## [WORK ORDER]
Type out the lines below exactly, from the first through the line holding "blue camera: [550,188,644,264]", and include no pictures.

----- DATA SUPPLIED

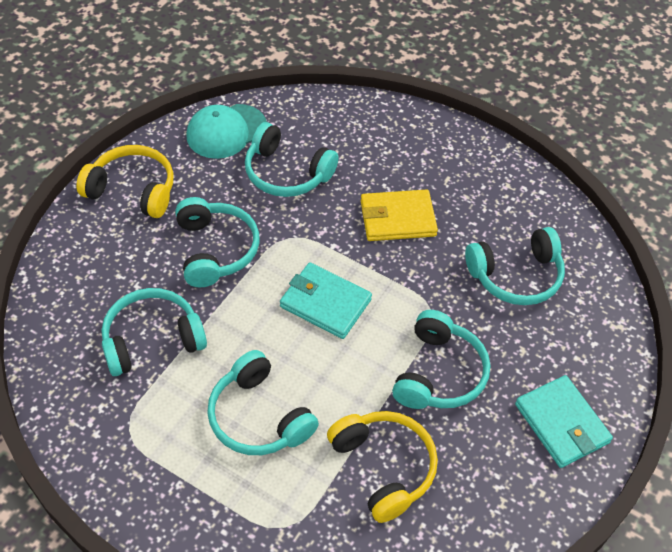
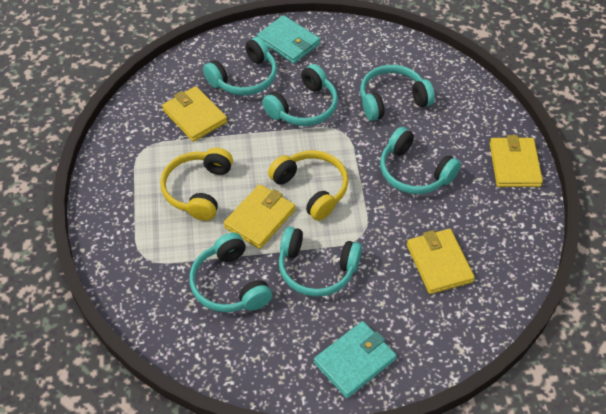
turquoise cap: [186,104,267,159] = 1 -> none = 0
yellow wallet: [361,190,438,241] = 1 -> [162,86,227,142] [223,184,295,249] [407,229,475,294] [490,135,543,187] = 4

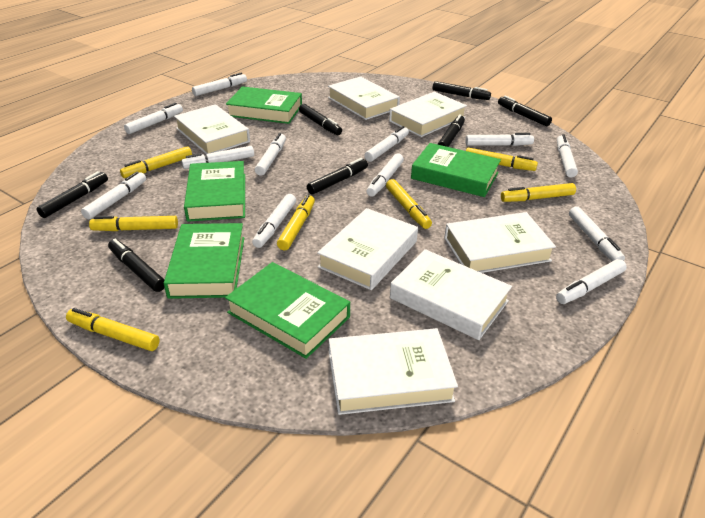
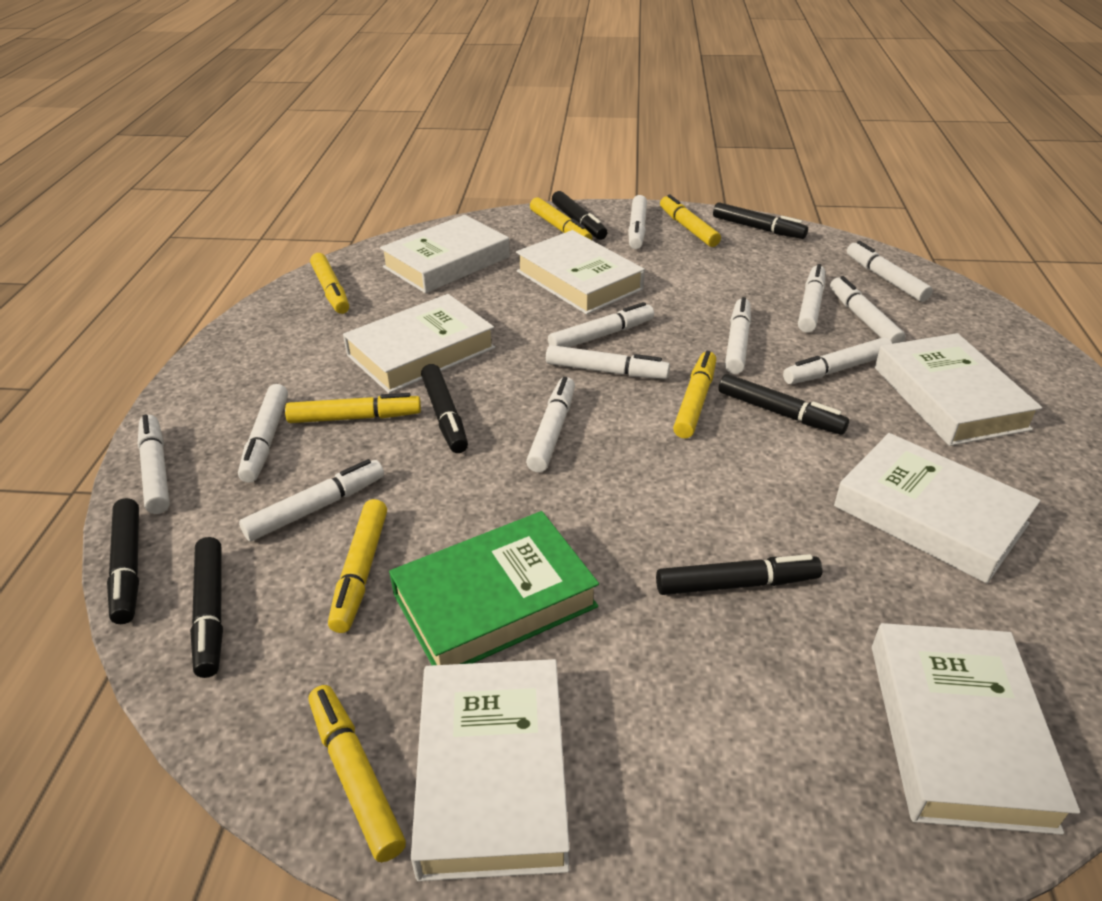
green book: [164,223,244,299] [184,161,245,222] [225,262,350,359] [226,86,302,124] [411,143,501,197] = 5 -> [389,511,599,665] = 1

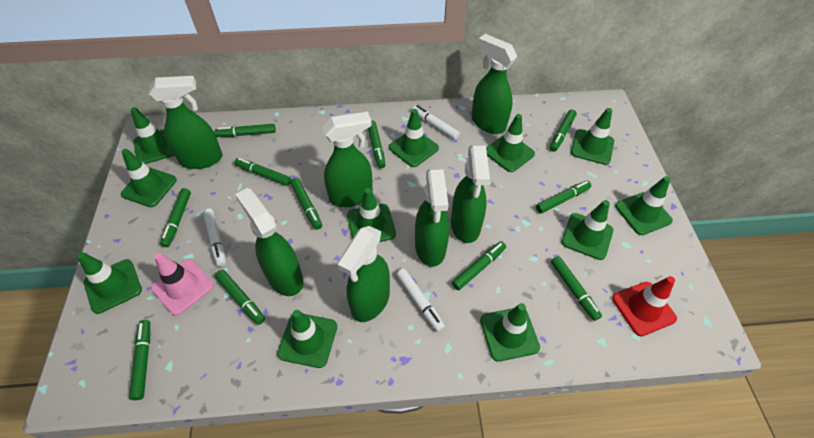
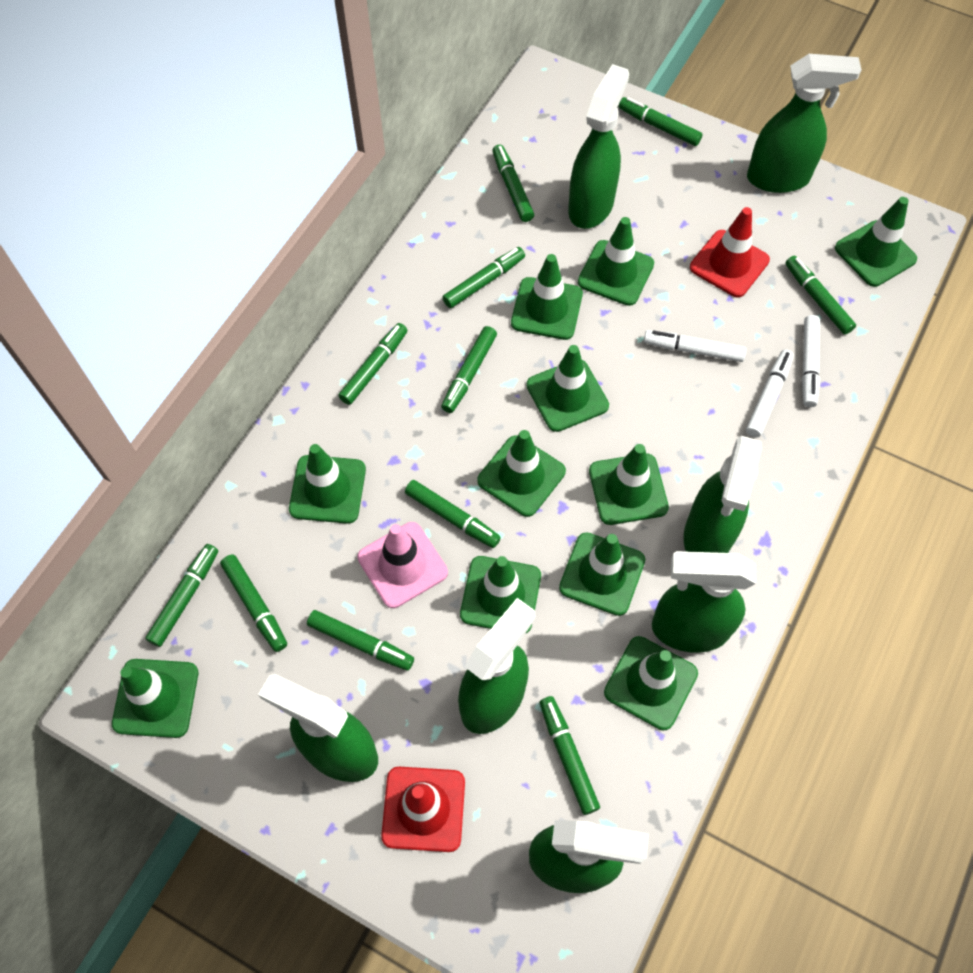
red traffic cone: [612,276,677,337] = 1 -> [381,767,465,852] [690,207,770,297] = 2

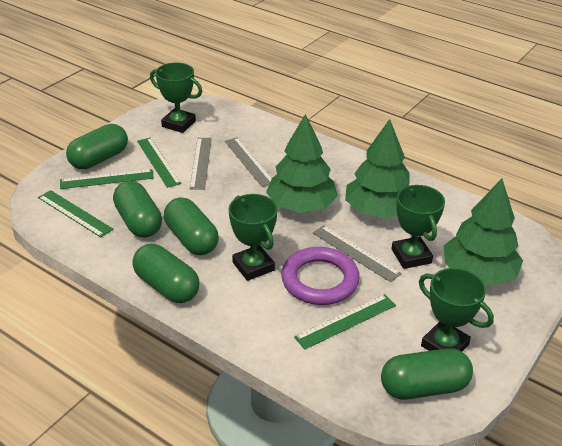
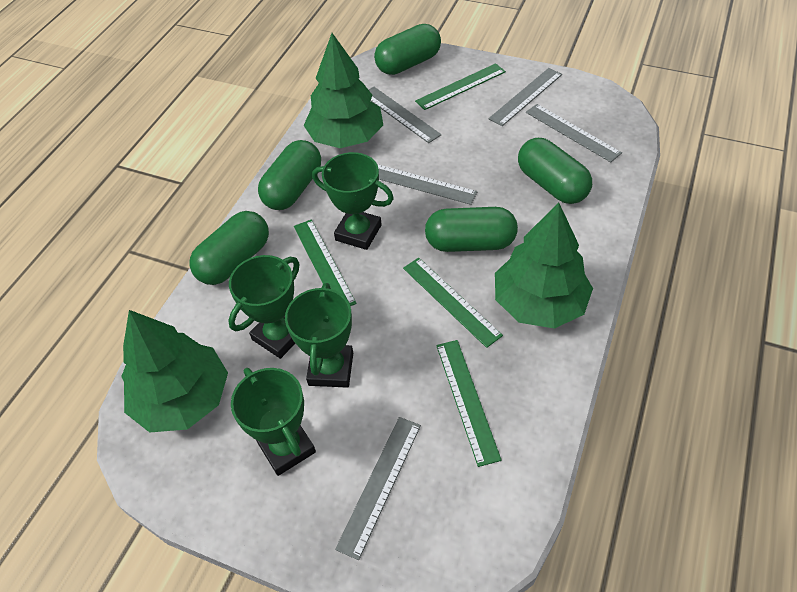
grey ruler: [190,138,212,190] [225,137,272,187] [313,225,401,282] = 3 -> [335,417,421,560] [369,87,442,143] [377,164,478,205] [488,68,562,126] [526,104,622,162] = 5
purple ring: [281,247,360,305] = 1 -> none = 0

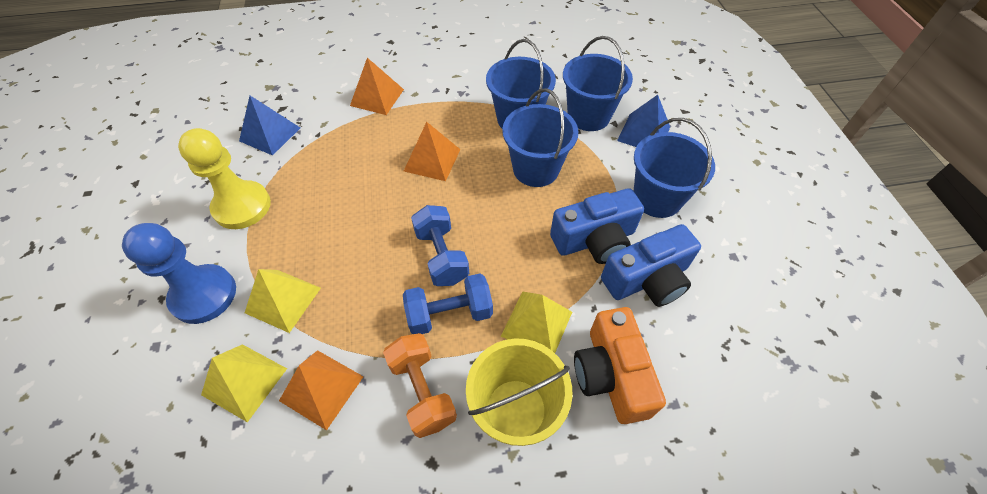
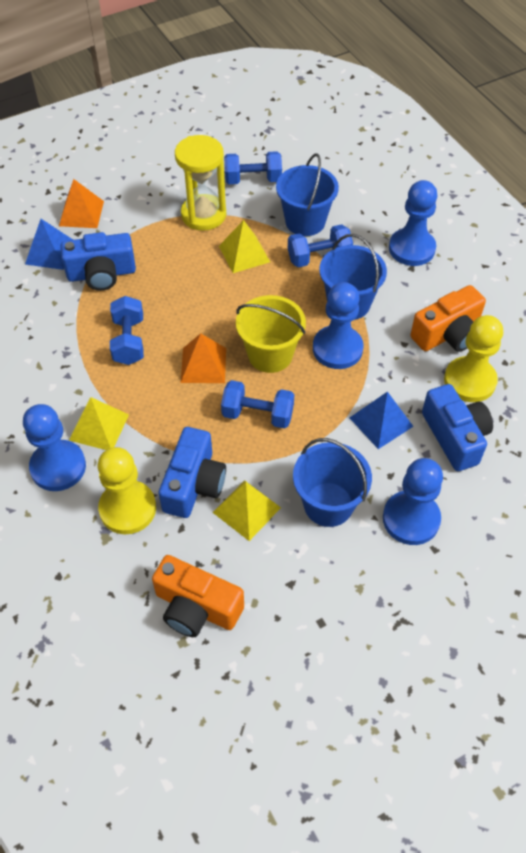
blue bucket: [486,39,556,128] [502,88,578,187] [563,36,633,131] [634,118,715,218] = 4 -> [276,153,339,236] [293,438,372,527] [319,234,387,320] = 3
blue camera: [550,188,644,264] [601,224,701,307] = 2 -> [60,232,136,291] [159,427,226,518] [422,384,493,471] = 3
blue dumbbell: [403,274,493,334] [411,205,469,286] = 2 -> [110,296,144,365] [221,380,294,428] [224,151,282,184] [288,224,353,267] = 4
blue pawn: [122,223,236,324] = 1 -> [23,404,86,491] [313,282,364,369] [383,458,443,545] [389,180,437,266] = 4
orange camera: [574,307,666,424] = 1 -> [152,555,244,637] [410,285,486,352] = 2
orange dumbbell: [383,333,457,438] = 1 -> none = 0
orange pyramid: [279,350,364,430] [350,58,404,115] [404,122,461,181] = 3 -> [59,179,104,228] [181,333,226,383] = 2
yellow hourglass: none = 0 -> [175,135,226,231] = 1
yellow pawn: [178,128,271,229] = 1 -> [98,447,156,534] [444,315,503,402] = 2

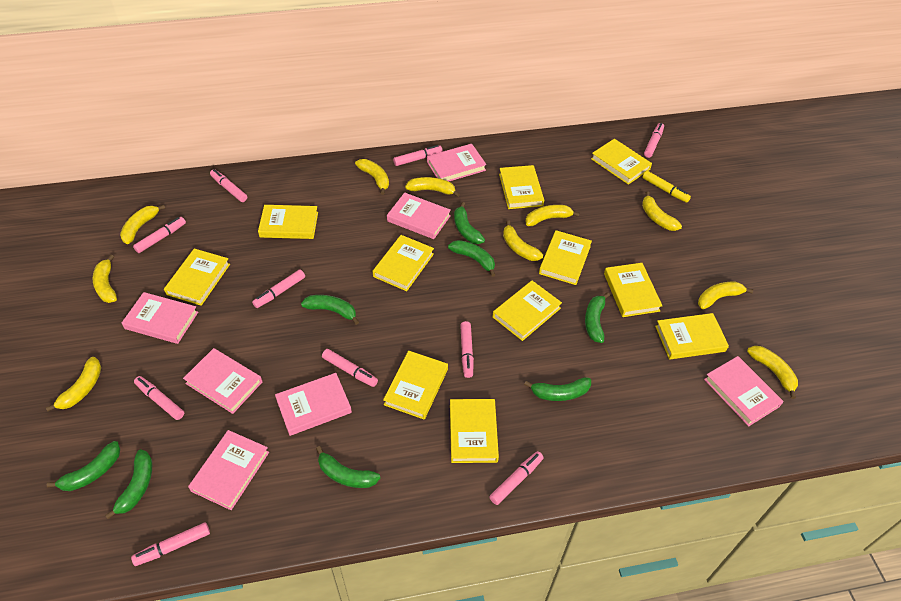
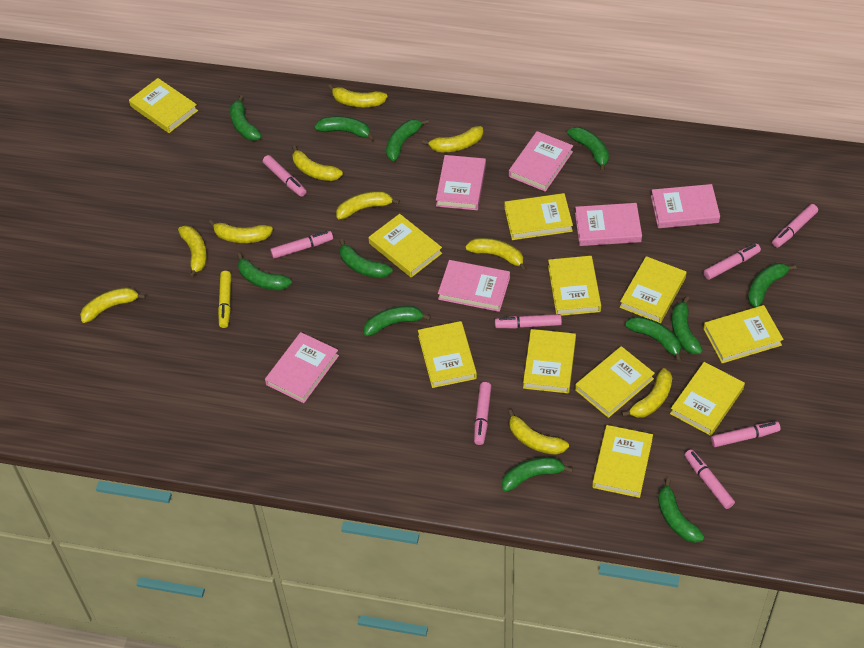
green banana: [47,441,120,491] [105,449,152,519] [301,295,359,325] [316,446,380,488] [448,240,495,277] [454,202,485,244] [524,378,591,401] [585,292,610,343] = 8 -> [230,95,262,141] [237,253,292,290] [314,116,375,141] [339,239,393,278] [364,306,431,336] [386,119,429,161] [502,457,573,492] [567,127,609,172] [625,316,682,362] [658,478,704,543] [672,296,703,354] [748,263,797,307] = 12
pink book: [122,292,198,344] [183,348,262,414] [188,430,269,510] [275,373,352,436] [387,192,451,239] [427,144,486,181] [704,356,784,426] = 7 -> [265,332,339,403] [436,155,486,210] [438,260,510,312] [509,131,573,192] [575,203,642,246] [651,184,720,228] = 6
pink marker: [131,522,210,566] [133,217,186,253] [134,376,184,420] [210,169,247,202] [252,269,305,308] [322,349,378,387] [393,145,443,166] [460,321,474,378] [489,451,544,505] [644,123,664,158] = 10 -> [263,155,306,197] [270,231,333,259] [474,382,491,445] [495,314,562,329] [684,449,735,509] [703,244,761,280] [711,421,781,447] [772,204,818,248] = 8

----------

## [TASK ANSWER]
turquoise cap: [186,104,267,159] = 1 -> none = 0
yellow wallet: [361,190,438,241] = 1 -> [162,86,227,142] [223,184,295,249] [407,229,475,294] [490,135,543,187] = 4

green book: [164,223,244,299] [184,161,245,222] [225,262,350,359] [226,86,302,124] [411,143,501,197] = 5 -> [389,511,599,665] = 1

red traffic cone: [612,276,677,337] = 1 -> [381,767,465,852] [690,207,770,297] = 2

grey ruler: [190,138,212,190] [225,137,272,187] [313,225,401,282] = 3 -> [335,417,421,560] [369,87,442,143] [377,164,478,205] [488,68,562,126] [526,104,622,162] = 5
purple ring: [281,247,360,305] = 1 -> none = 0

blue bucket: [486,39,556,128] [502,88,578,187] [563,36,633,131] [634,118,715,218] = 4 -> [276,153,339,236] [293,438,372,527] [319,234,387,320] = 3
blue camera: [550,188,644,264] [601,224,701,307] = 2 -> [60,232,136,291] [159,427,226,518] [422,384,493,471] = 3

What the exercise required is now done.